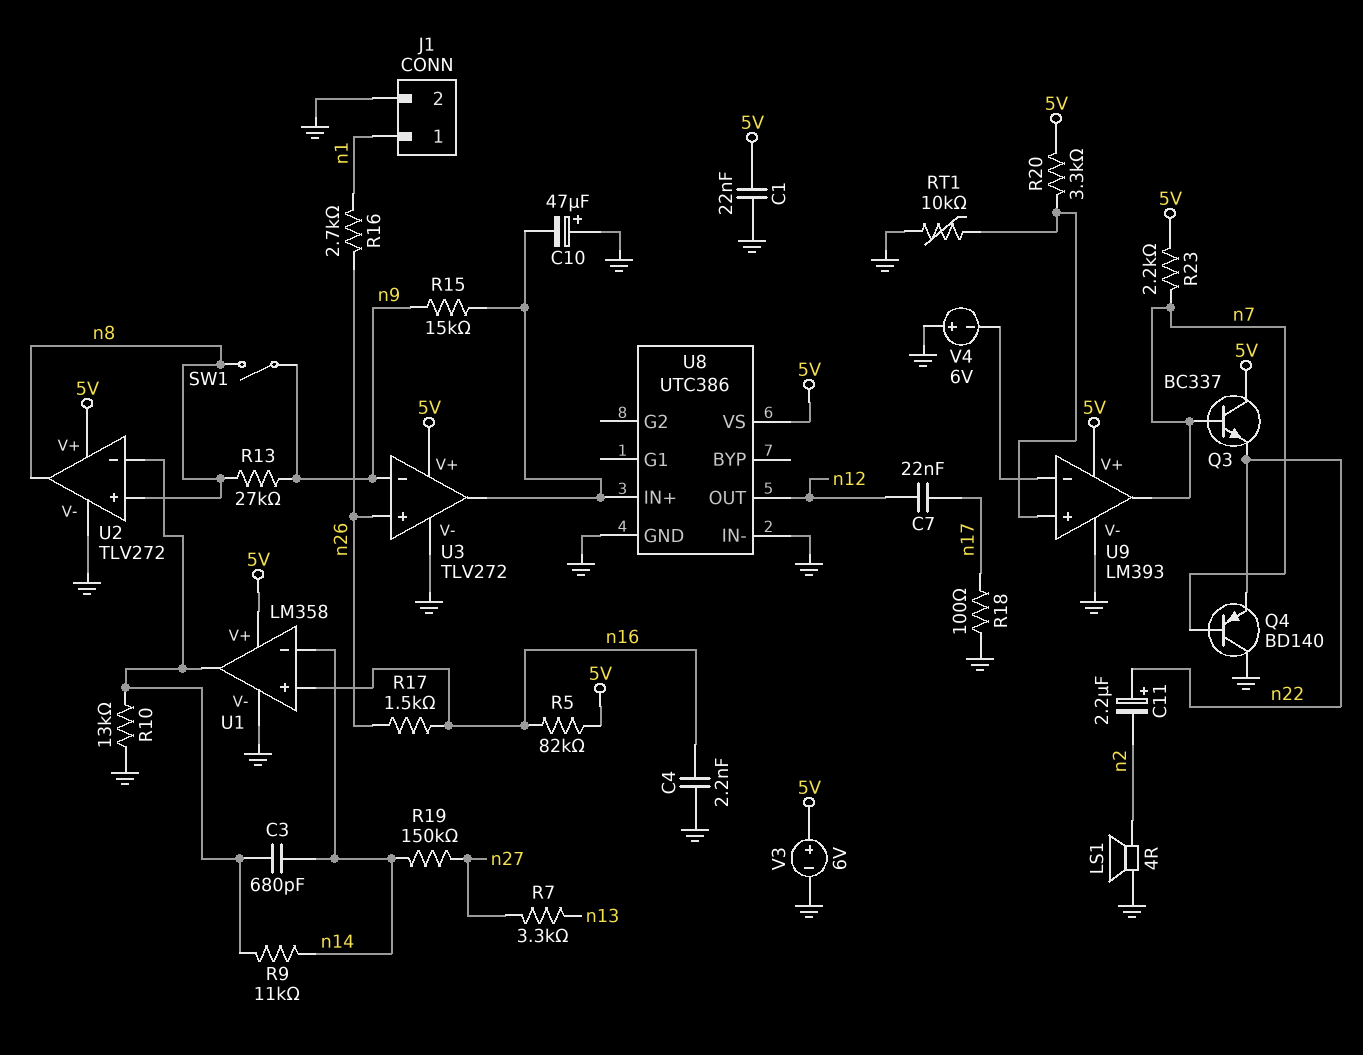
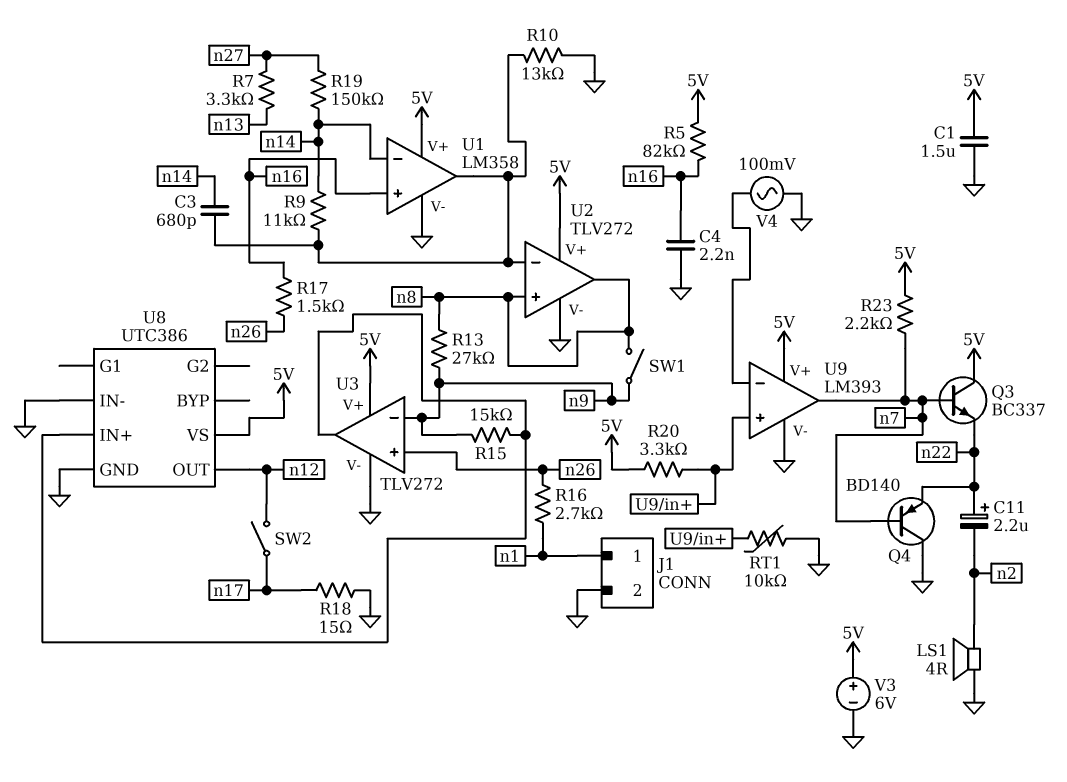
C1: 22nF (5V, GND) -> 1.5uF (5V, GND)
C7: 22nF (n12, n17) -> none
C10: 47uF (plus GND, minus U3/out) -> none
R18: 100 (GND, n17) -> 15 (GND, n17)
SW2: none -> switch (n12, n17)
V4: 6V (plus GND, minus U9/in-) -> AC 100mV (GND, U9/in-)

********************

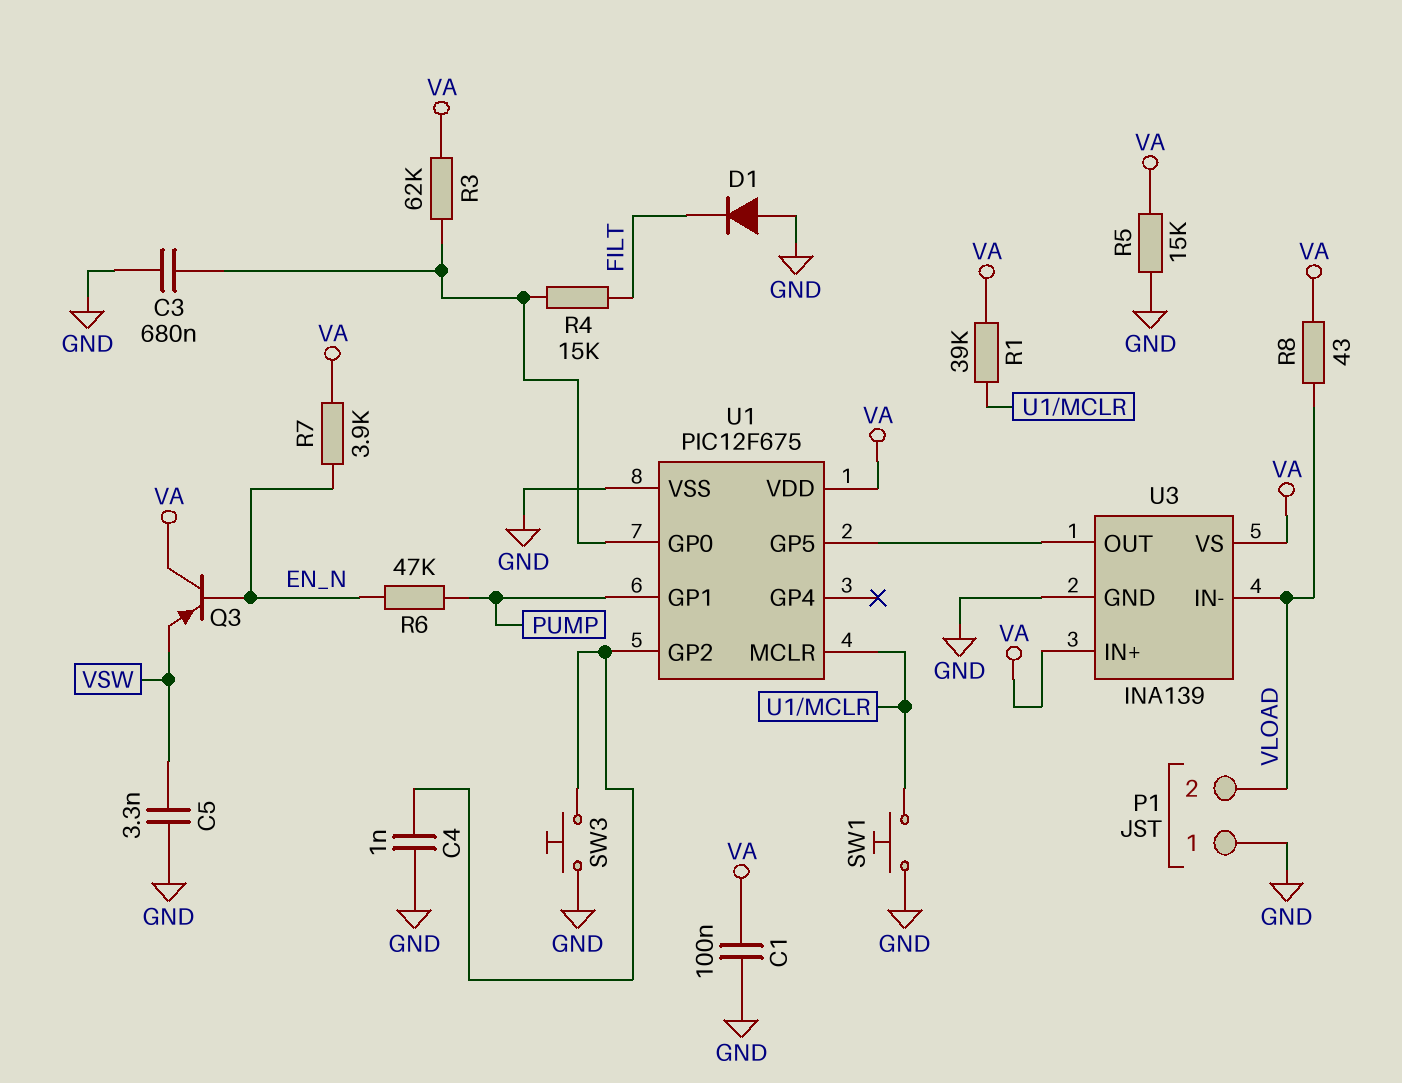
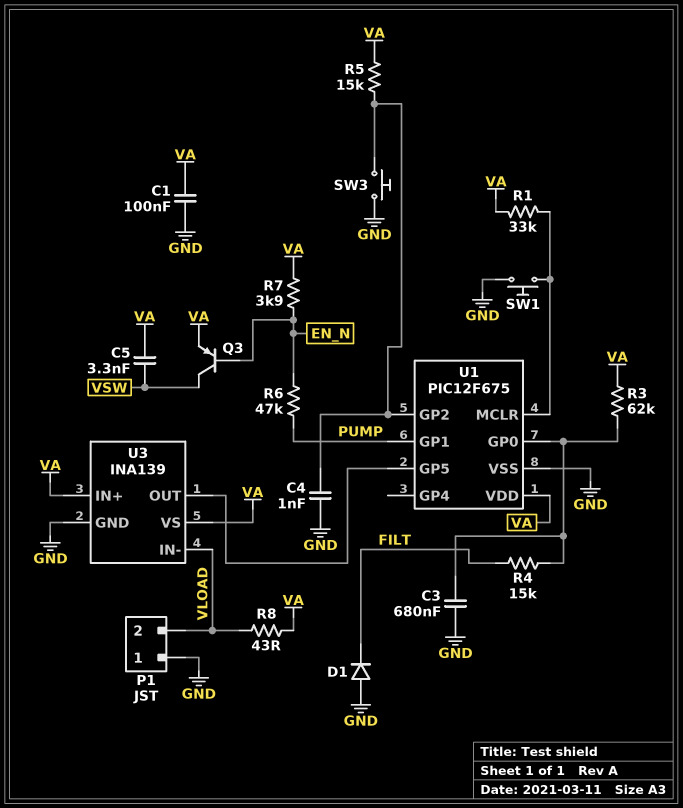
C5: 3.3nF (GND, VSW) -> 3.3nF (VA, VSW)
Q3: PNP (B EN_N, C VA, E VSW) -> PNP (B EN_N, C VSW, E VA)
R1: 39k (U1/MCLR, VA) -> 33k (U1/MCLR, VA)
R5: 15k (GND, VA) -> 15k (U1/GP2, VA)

********************

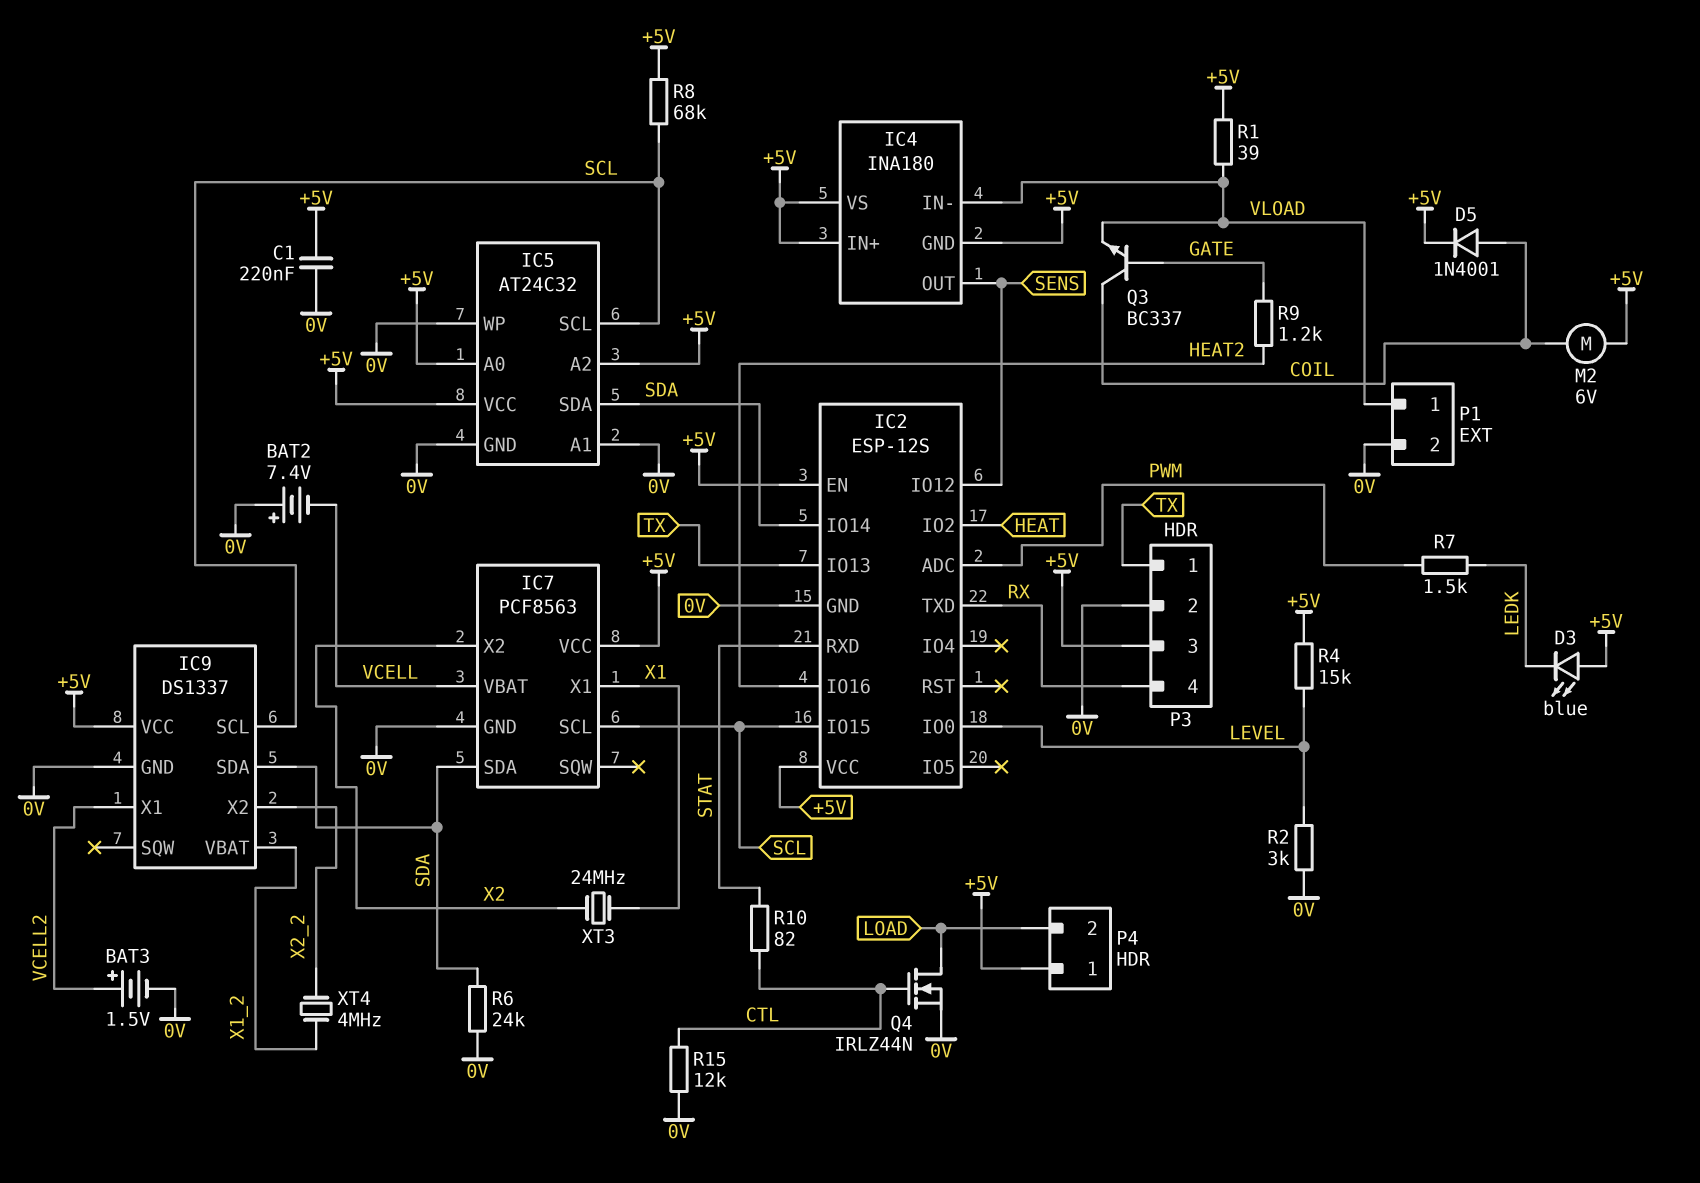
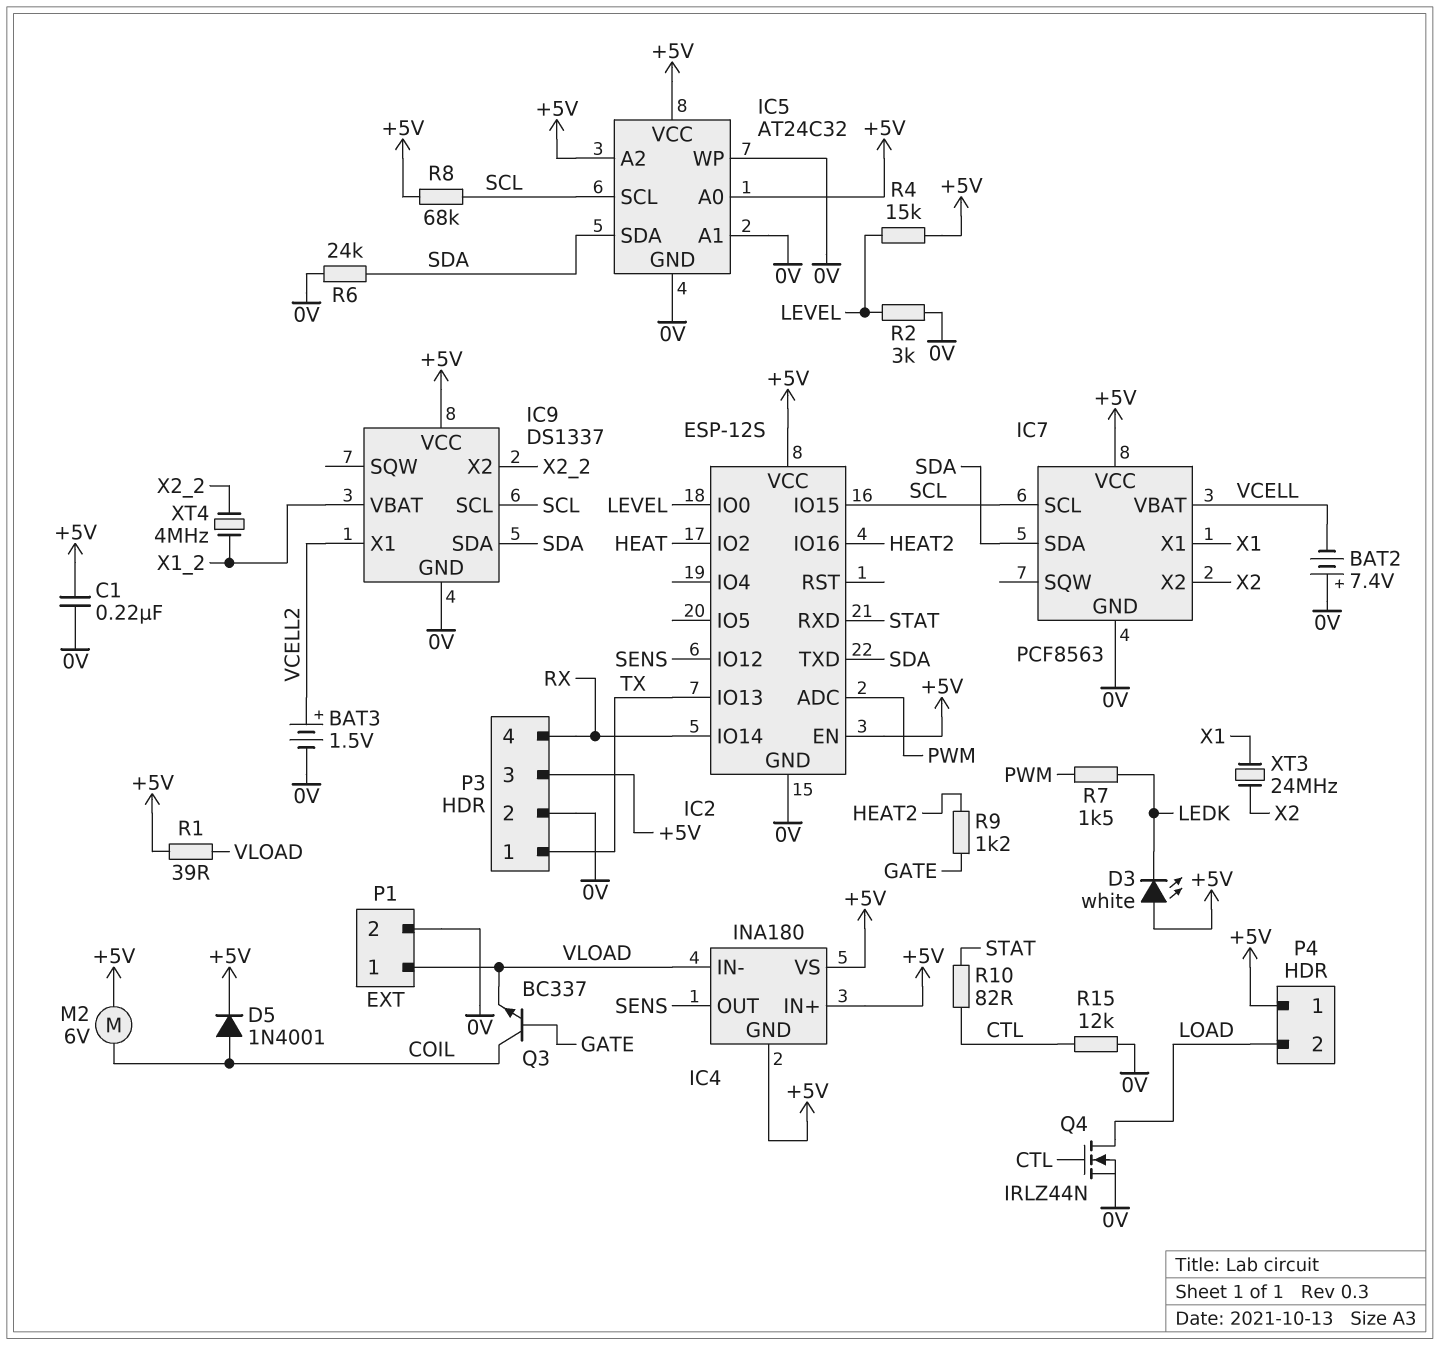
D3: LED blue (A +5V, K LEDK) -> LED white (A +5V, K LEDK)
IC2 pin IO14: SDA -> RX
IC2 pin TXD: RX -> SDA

********************

• _Activity_
Considering the records above, how many lines hold "minus"? Please answer with only the number.

• _Expected output_
2